*Supplied data:*
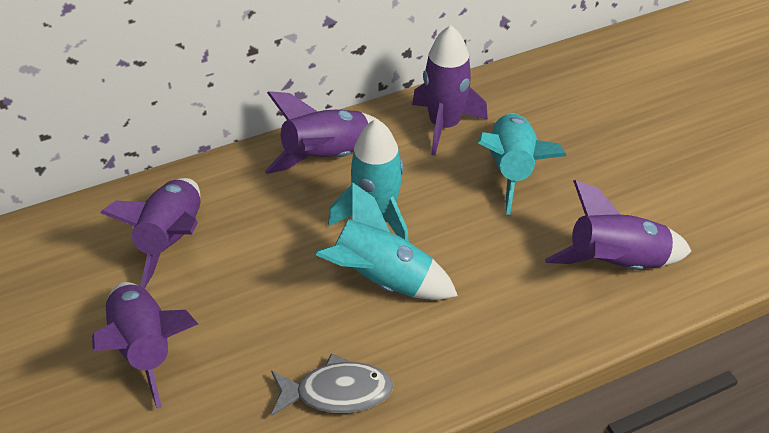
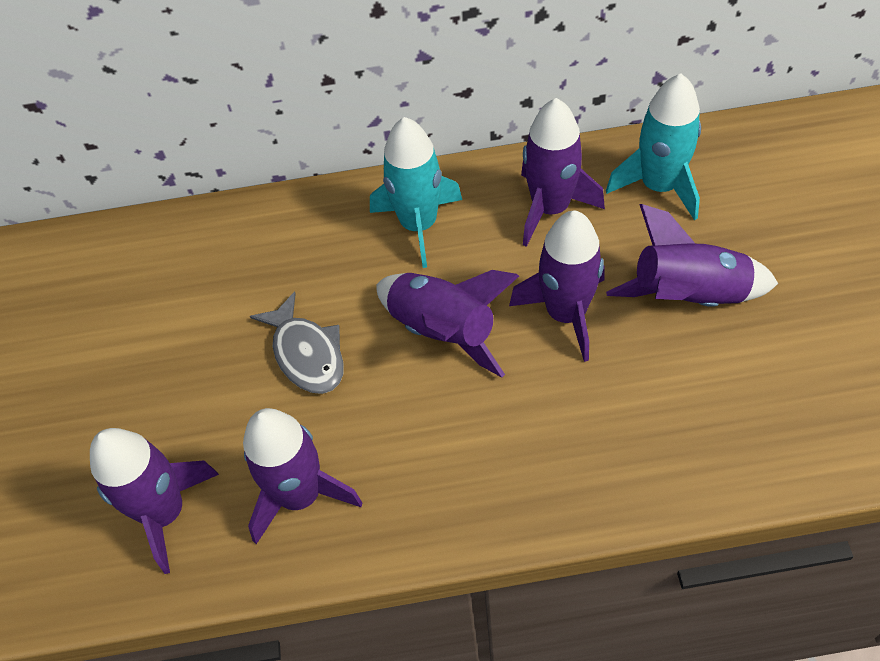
purple rocket: 5 -> 6
turquoise rocket: 3 -> 2

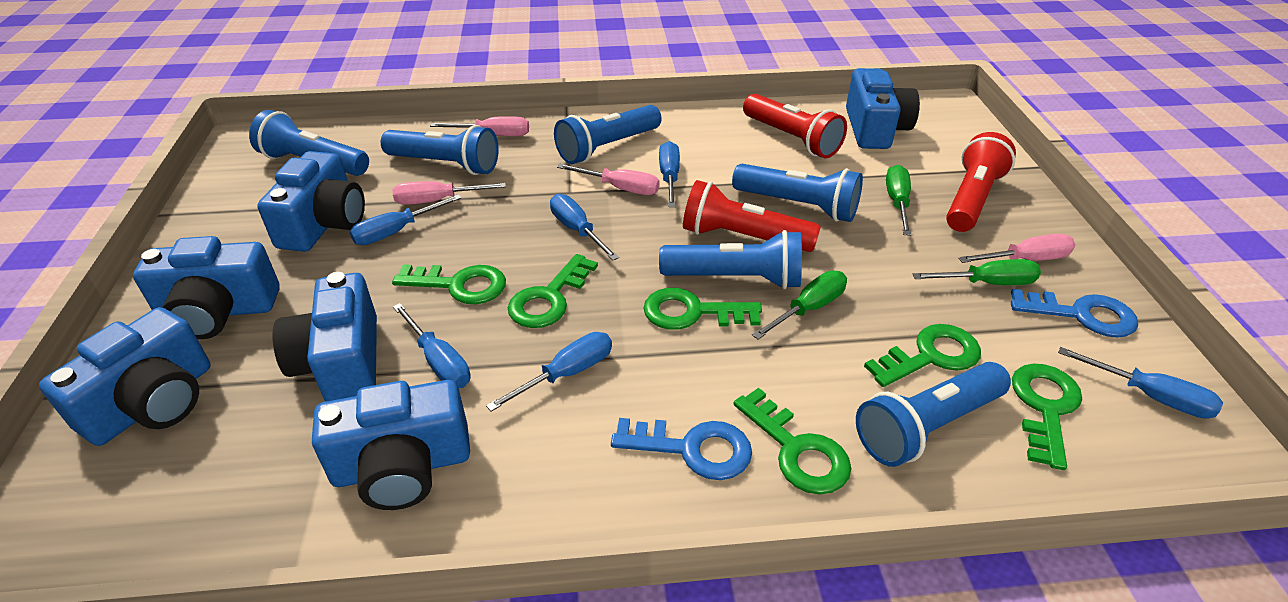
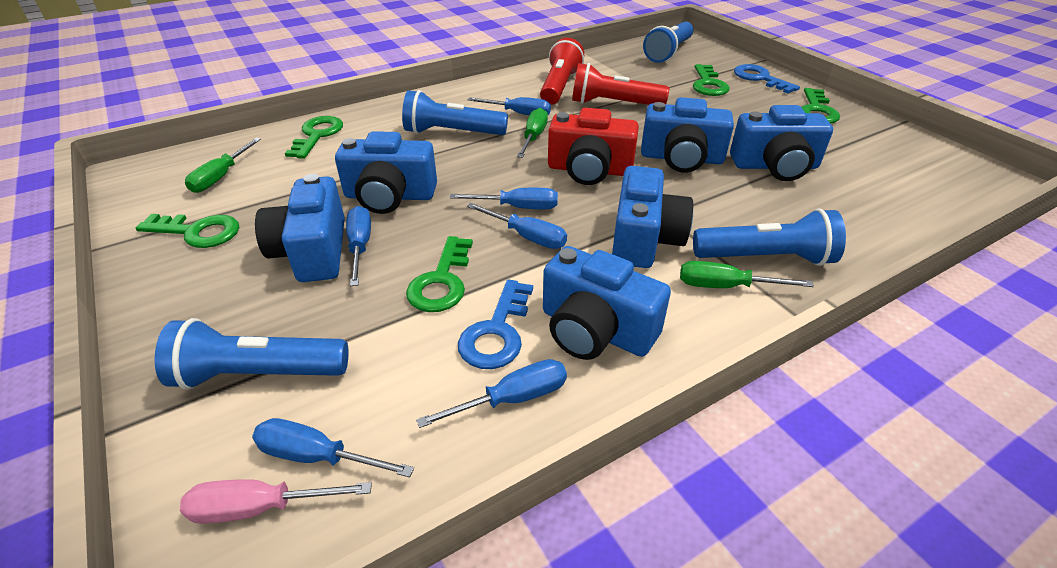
blue flashlight: 6 -> 4
green key: 6 -> 5
pink screwdriver: 4 -> 1
red camera: 0 -> 1
red flashlight: 3 -> 2

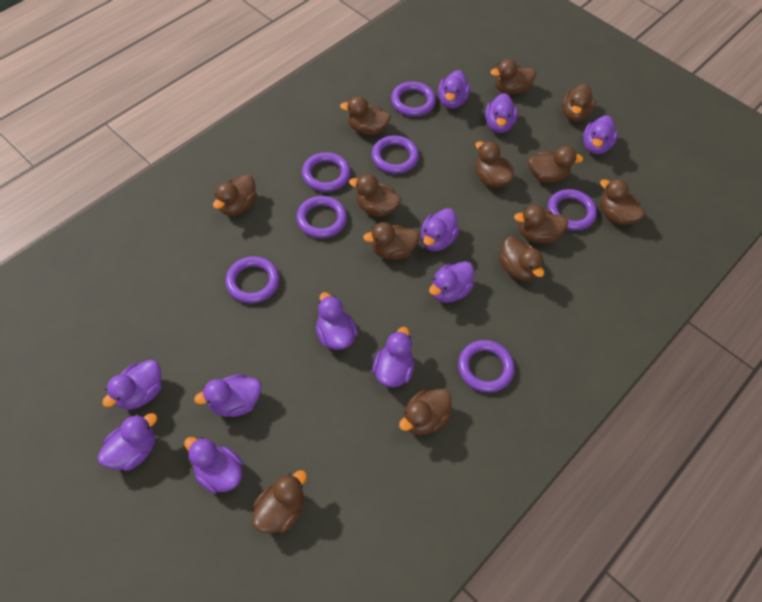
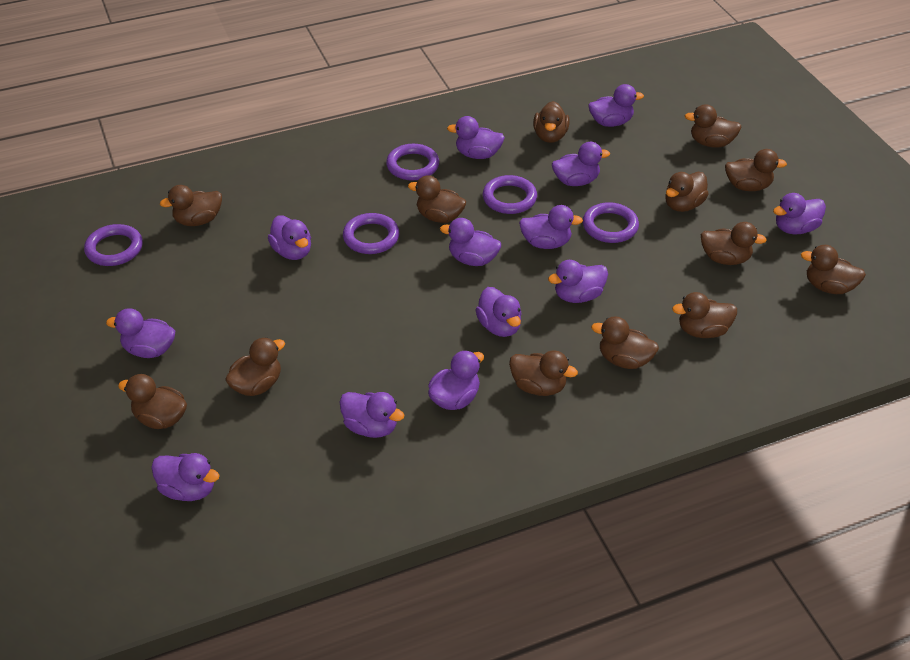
purple duck: 11 -> 13
purple ring: 7 -> 5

*What is being asked:* Pull out every line in the material above where "rocket" occurs.

*Exercise result:*
purple rocket: 5 -> 6
turquoise rocket: 3 -> 2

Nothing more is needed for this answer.